Once the images are set aside, output the listing exactly as it stands.

-*-*-

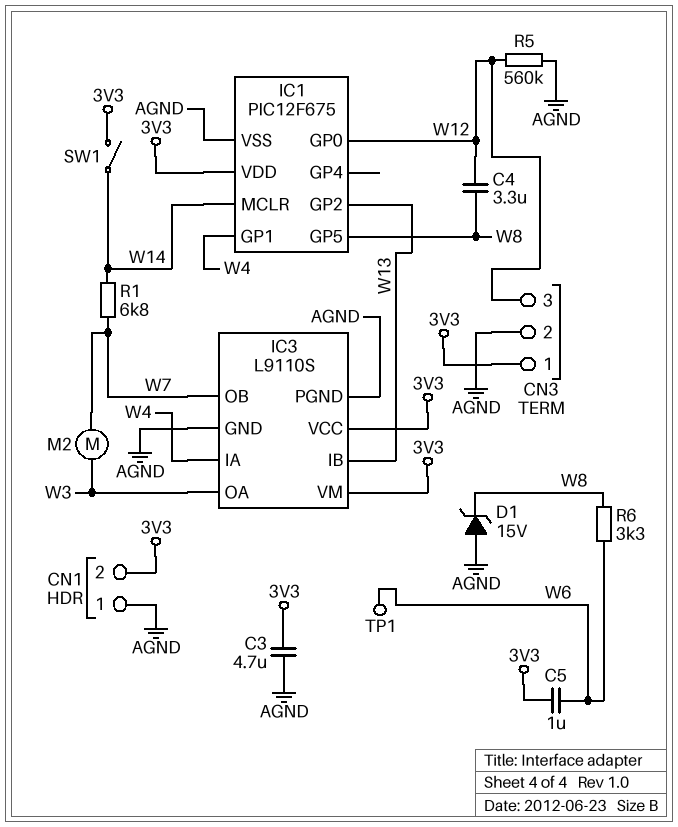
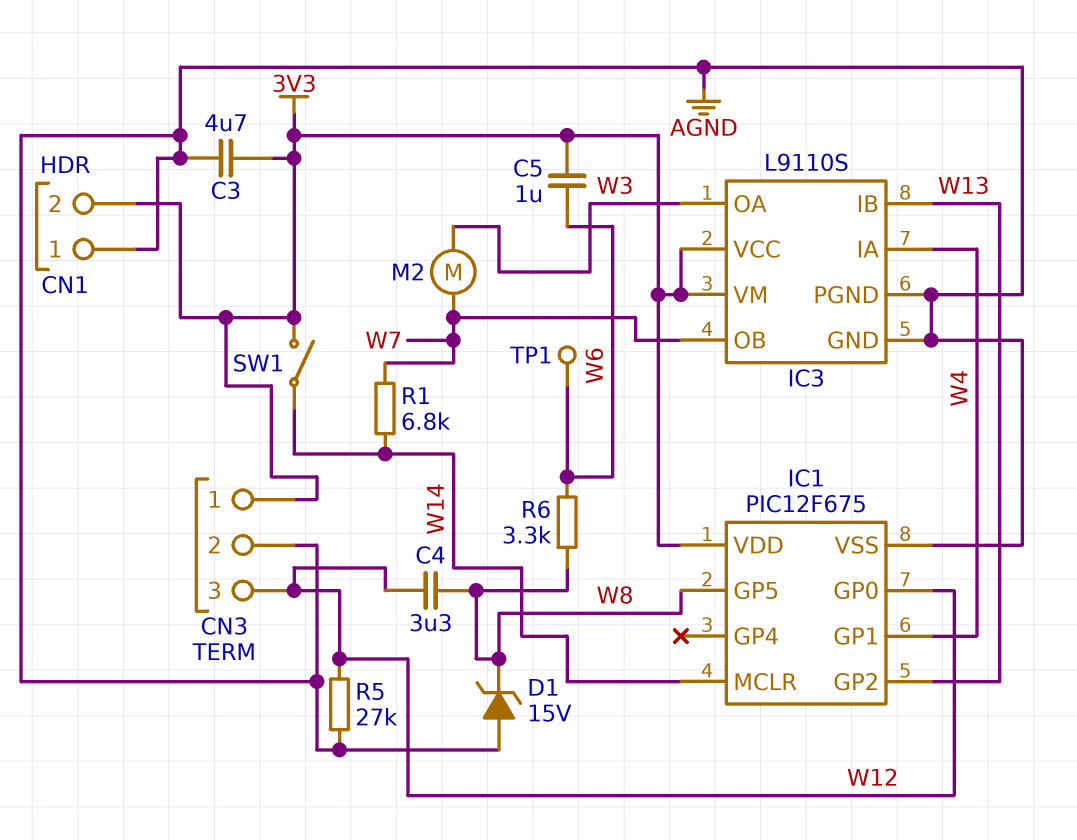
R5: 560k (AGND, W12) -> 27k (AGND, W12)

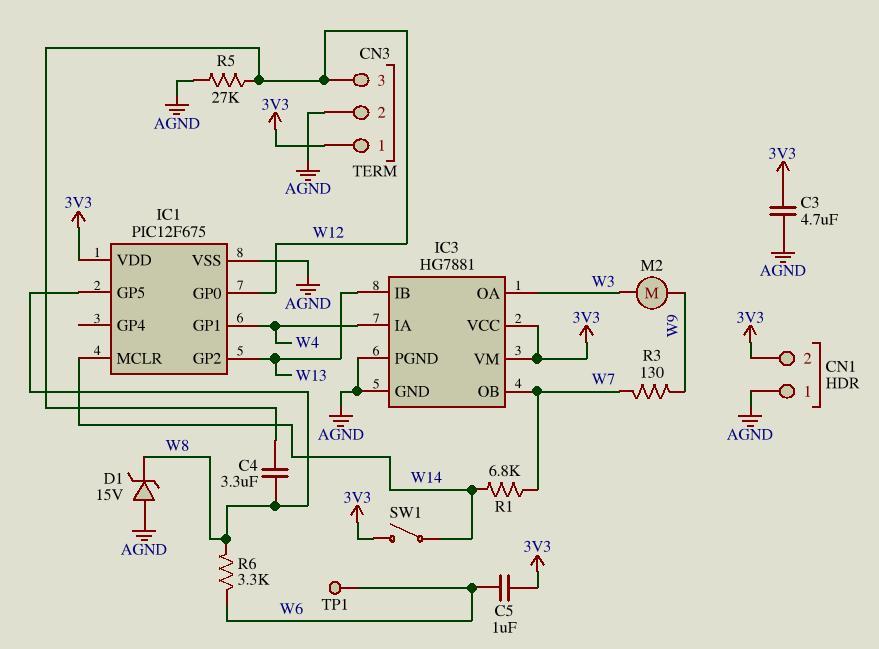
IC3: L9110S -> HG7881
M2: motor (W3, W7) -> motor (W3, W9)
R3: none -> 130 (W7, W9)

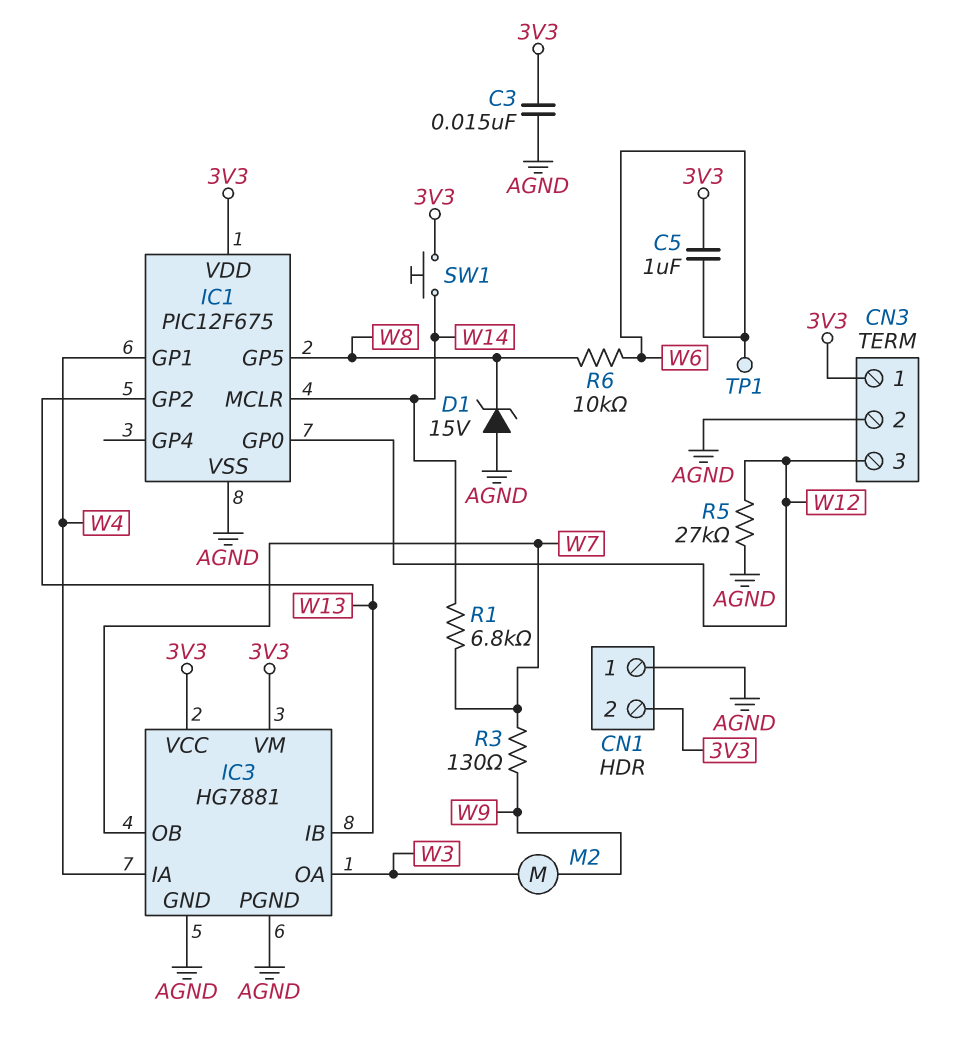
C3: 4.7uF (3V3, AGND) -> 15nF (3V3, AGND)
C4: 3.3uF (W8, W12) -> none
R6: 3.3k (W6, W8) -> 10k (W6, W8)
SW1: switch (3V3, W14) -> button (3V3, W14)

-*-*-

Solution for this exercise:
R5: 560k (AGND, W12) -> 27k (AGND, W12)

IC3: L9110S -> HG7881
M2: motor (W3, W7) -> motor (W3, W9)
R3: none -> 130 (W7, W9)

C3: 4.7uF (3V3, AGND) -> 15nF (3V3, AGND)
C4: 3.3uF (W8, W12) -> none
R6: 3.3k (W6, W8) -> 10k (W6, W8)
SW1: switch (3V3, W14) -> button (3V3, W14)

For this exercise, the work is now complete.